==== Material to process ====
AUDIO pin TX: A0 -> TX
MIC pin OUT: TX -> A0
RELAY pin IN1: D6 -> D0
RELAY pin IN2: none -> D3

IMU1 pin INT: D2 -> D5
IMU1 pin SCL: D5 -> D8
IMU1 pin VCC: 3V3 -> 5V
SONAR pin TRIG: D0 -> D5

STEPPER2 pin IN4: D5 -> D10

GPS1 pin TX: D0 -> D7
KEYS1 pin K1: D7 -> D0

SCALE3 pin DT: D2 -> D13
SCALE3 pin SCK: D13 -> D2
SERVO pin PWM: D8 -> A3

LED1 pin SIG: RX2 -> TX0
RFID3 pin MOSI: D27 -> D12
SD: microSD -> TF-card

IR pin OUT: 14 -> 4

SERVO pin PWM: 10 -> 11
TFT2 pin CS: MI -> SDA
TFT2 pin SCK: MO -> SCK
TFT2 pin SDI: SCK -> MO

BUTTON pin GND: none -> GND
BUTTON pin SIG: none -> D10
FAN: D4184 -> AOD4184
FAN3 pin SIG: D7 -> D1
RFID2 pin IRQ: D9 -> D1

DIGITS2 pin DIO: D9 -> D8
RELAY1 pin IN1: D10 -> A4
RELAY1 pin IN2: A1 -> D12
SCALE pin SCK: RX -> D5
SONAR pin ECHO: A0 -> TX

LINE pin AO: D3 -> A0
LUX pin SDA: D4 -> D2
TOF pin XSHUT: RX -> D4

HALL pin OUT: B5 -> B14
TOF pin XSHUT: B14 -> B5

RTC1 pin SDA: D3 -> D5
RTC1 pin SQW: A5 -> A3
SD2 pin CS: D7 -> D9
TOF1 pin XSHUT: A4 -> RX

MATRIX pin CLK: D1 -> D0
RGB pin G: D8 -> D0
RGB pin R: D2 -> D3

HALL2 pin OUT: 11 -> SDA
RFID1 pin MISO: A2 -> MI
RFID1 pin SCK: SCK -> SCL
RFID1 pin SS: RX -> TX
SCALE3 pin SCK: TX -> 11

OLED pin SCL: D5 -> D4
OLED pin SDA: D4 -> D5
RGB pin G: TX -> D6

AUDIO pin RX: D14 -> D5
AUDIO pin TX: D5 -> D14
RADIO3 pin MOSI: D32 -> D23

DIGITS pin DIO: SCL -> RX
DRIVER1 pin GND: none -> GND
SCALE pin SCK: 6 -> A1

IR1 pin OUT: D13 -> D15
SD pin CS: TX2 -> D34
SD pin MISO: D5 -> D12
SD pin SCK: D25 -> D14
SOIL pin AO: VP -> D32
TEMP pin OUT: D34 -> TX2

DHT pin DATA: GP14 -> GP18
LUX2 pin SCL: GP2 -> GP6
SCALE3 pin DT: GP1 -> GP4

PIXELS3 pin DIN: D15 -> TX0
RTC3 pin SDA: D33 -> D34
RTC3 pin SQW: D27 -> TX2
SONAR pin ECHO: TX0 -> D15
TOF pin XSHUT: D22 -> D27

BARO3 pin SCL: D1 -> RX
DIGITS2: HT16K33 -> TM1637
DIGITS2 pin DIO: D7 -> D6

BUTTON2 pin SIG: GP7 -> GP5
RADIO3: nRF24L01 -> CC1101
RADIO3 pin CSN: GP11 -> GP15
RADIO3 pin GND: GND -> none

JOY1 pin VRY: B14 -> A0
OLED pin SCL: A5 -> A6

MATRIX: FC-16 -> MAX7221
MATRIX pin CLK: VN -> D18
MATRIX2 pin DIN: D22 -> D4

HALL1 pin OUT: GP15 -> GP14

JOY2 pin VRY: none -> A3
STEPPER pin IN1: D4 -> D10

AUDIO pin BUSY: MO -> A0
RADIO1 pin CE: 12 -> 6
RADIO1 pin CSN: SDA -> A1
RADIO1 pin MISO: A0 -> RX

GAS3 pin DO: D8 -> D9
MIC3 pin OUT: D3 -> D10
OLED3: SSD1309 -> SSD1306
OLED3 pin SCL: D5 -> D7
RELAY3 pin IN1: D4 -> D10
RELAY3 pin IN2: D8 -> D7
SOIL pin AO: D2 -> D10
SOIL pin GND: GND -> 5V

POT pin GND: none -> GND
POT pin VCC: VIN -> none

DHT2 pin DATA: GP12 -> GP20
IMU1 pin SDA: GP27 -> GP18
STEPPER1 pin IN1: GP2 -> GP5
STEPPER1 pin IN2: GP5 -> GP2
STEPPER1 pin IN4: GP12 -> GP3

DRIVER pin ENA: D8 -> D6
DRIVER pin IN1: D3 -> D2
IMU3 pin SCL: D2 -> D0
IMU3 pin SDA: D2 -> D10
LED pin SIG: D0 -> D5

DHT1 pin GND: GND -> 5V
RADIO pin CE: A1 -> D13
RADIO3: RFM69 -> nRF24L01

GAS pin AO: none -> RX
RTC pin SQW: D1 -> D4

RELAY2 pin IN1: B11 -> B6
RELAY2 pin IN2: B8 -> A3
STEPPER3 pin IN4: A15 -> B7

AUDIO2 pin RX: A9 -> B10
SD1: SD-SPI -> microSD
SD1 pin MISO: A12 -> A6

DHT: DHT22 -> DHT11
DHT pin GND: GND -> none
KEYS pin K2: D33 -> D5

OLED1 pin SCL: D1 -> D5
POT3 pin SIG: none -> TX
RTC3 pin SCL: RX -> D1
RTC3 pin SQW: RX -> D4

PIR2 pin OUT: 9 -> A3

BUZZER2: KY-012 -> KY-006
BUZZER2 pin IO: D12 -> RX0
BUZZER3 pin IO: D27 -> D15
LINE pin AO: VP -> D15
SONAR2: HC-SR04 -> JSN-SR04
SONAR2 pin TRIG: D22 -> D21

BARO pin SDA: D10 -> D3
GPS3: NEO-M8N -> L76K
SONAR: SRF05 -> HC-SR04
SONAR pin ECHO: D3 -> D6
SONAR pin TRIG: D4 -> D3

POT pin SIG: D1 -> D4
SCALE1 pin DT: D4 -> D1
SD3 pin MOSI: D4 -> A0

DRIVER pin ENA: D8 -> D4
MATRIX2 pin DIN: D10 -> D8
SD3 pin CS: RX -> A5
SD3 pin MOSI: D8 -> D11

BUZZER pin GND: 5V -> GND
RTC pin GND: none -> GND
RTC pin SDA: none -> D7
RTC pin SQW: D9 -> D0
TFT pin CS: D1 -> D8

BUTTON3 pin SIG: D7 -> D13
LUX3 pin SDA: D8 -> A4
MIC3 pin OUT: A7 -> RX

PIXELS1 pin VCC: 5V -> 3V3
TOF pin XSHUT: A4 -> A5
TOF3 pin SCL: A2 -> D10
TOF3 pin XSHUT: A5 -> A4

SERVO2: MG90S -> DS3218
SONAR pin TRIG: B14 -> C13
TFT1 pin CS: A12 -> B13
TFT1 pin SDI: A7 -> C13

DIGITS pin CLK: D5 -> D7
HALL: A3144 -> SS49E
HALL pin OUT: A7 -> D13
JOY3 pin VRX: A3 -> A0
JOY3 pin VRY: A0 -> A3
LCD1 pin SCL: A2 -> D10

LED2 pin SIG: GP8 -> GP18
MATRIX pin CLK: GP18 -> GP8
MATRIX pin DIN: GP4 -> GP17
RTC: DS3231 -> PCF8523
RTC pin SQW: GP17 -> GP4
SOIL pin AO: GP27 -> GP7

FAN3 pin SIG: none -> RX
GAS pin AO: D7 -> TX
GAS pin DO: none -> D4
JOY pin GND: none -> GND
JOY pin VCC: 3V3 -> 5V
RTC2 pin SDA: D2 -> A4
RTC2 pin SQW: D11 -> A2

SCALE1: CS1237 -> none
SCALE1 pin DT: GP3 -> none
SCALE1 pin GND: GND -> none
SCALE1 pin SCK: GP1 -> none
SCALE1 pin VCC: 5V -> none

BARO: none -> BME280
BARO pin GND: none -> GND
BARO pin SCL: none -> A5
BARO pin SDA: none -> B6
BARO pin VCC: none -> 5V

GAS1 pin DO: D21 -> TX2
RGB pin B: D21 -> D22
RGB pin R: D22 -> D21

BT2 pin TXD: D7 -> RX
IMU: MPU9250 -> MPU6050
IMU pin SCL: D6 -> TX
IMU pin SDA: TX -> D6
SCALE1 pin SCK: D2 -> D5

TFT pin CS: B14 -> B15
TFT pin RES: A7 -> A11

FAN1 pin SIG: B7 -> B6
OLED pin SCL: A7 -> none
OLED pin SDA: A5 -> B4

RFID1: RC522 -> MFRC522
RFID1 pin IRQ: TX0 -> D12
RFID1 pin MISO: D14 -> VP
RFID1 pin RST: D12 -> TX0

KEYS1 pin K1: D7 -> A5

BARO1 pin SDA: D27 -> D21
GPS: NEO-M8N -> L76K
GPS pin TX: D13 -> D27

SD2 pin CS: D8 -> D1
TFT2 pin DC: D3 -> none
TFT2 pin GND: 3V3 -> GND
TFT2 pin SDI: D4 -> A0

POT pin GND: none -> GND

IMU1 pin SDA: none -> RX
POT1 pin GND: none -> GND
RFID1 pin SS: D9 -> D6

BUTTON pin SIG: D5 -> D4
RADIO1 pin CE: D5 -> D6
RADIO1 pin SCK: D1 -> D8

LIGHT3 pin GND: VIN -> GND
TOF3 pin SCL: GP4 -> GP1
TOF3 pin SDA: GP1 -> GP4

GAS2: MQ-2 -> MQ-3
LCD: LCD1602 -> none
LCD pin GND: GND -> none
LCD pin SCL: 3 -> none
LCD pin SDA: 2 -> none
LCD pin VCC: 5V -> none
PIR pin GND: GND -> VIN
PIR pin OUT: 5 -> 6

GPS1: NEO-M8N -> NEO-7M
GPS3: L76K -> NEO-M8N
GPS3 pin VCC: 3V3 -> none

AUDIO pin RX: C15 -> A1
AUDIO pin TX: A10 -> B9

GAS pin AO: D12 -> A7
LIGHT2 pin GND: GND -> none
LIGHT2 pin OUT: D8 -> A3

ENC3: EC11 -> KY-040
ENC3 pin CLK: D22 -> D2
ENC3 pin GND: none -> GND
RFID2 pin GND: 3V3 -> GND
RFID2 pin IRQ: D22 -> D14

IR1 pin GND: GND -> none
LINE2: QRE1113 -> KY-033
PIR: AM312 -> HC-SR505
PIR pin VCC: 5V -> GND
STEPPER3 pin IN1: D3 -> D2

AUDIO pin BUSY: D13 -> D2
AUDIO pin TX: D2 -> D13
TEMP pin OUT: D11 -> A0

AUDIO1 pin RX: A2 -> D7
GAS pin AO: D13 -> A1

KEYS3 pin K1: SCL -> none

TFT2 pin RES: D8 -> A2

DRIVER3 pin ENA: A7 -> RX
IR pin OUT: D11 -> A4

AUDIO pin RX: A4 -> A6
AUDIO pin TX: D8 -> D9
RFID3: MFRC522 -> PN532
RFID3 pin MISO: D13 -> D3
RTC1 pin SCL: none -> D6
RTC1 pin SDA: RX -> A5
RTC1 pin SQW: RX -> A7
====
→ Action item
What is the number of lines in the records that contain "BUSY"? Answer with it alone.

→ Problem solution
2